→ RAW RECORDS
════════

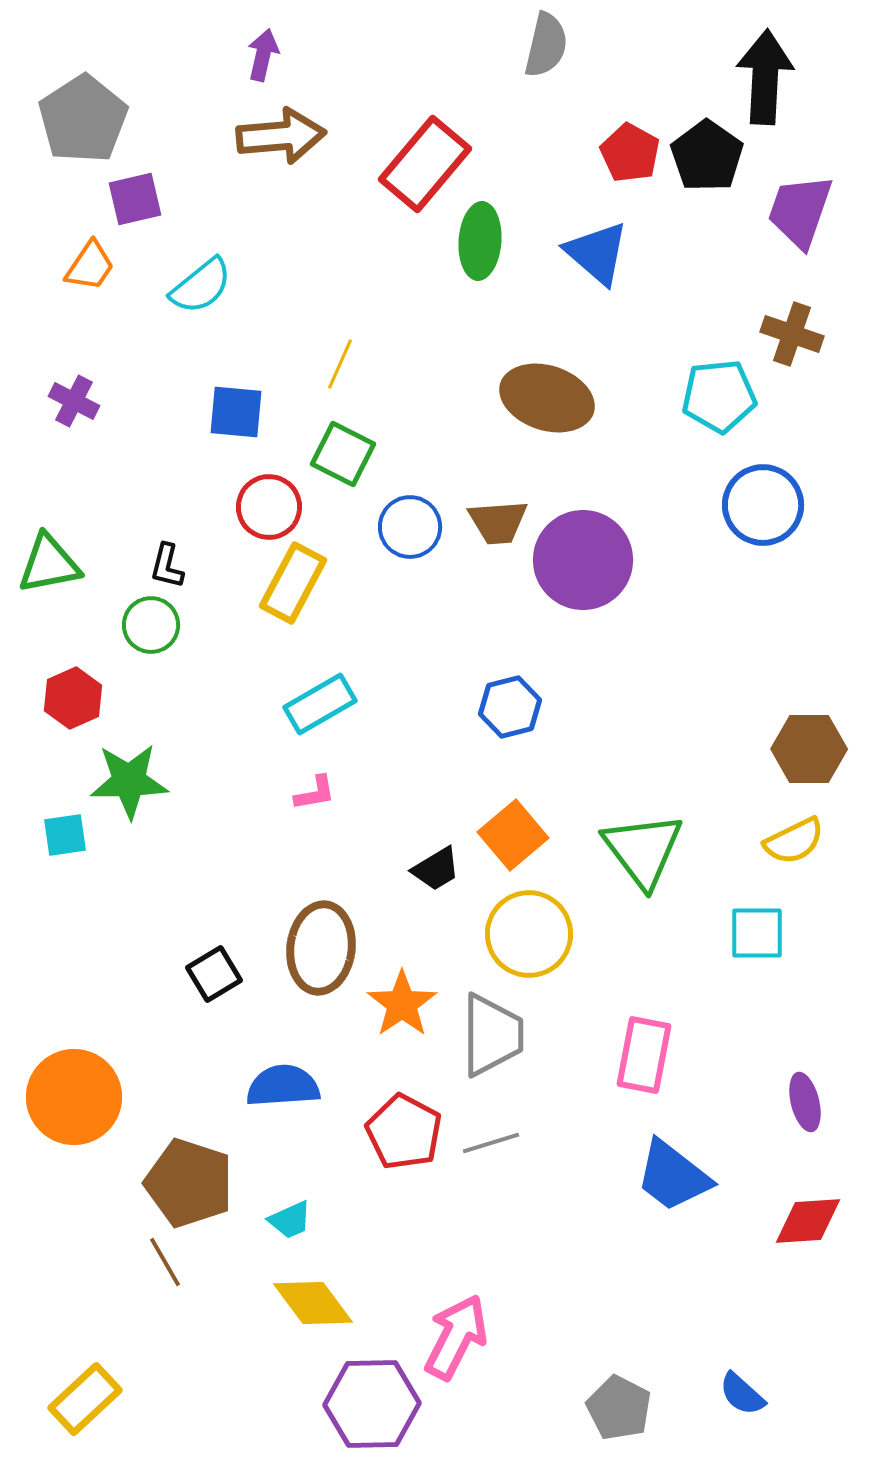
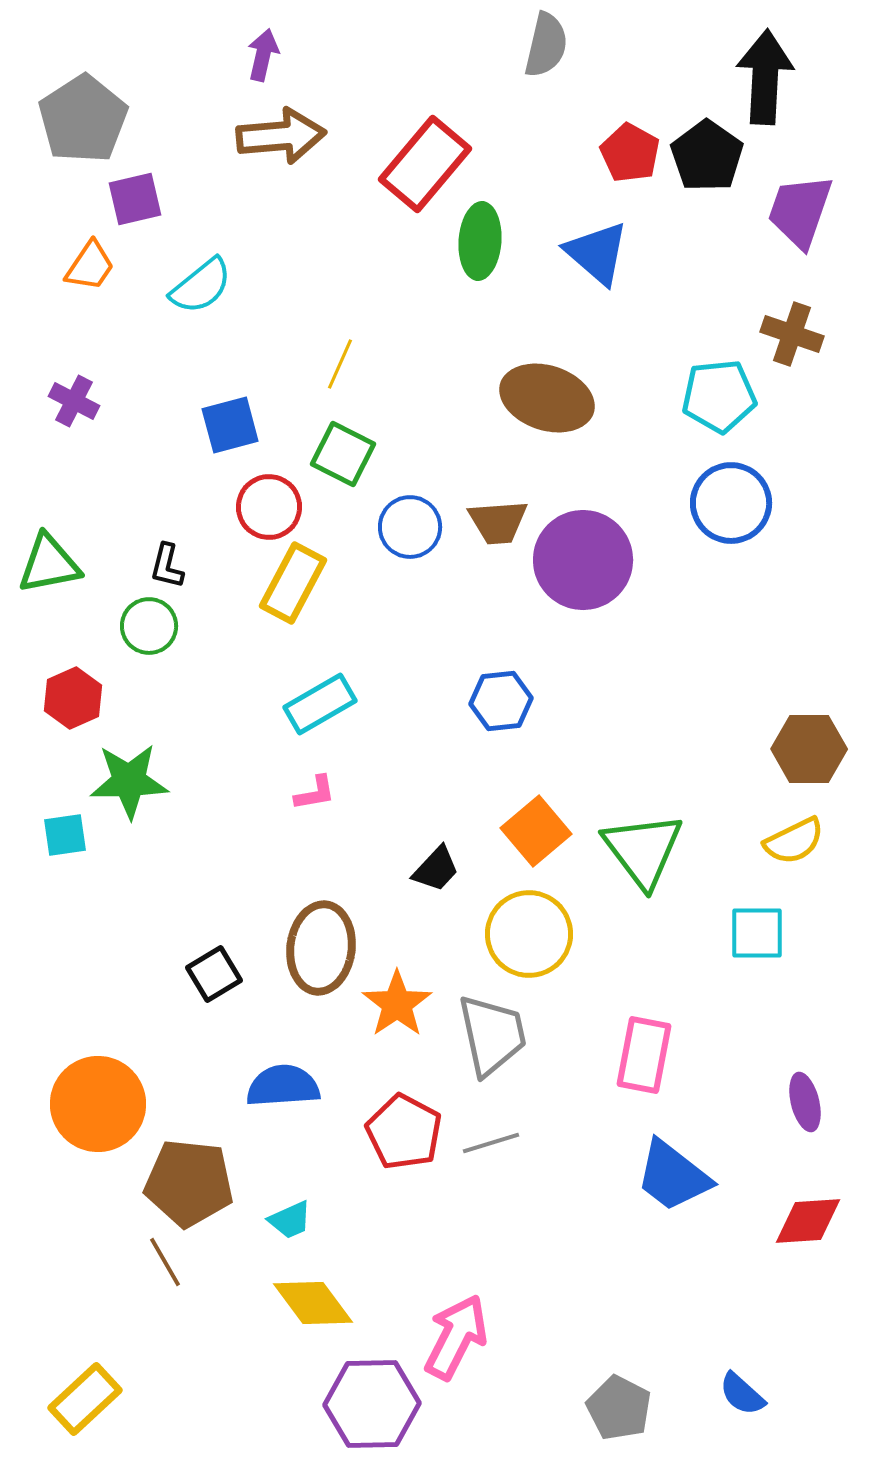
blue square at (236, 412): moved 6 px left, 13 px down; rotated 20 degrees counterclockwise
blue circle at (763, 505): moved 32 px left, 2 px up
green circle at (151, 625): moved 2 px left, 1 px down
blue hexagon at (510, 707): moved 9 px left, 6 px up; rotated 8 degrees clockwise
orange square at (513, 835): moved 23 px right, 4 px up
black trapezoid at (436, 869): rotated 16 degrees counterclockwise
orange star at (402, 1004): moved 5 px left
gray trapezoid at (492, 1035): rotated 12 degrees counterclockwise
orange circle at (74, 1097): moved 24 px right, 7 px down
brown pentagon at (189, 1183): rotated 12 degrees counterclockwise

════════

→ WHAT TO DO
Render every line of the material above as a JSON list of strings, one string per line and with blank lines omitted. Leave the pictures out of the answer.

→ FINAL RESULT
[
  "blue square at (236, 412): moved 6 px left, 13 px down; rotated 20 degrees counterclockwise",
  "blue circle at (763, 505): moved 32 px left, 2 px up",
  "green circle at (151, 625): moved 2 px left, 1 px down",
  "blue hexagon at (510, 707): moved 9 px left, 6 px up; rotated 8 degrees clockwise",
  "orange square at (513, 835): moved 23 px right, 4 px up",
  "black trapezoid at (436, 869): rotated 16 degrees counterclockwise",
  "orange star at (402, 1004): moved 5 px left",
  "gray trapezoid at (492, 1035): rotated 12 degrees counterclockwise",
  "orange circle at (74, 1097): moved 24 px right, 7 px down",
  "brown pentagon at (189, 1183): rotated 12 degrees counterclockwise"
]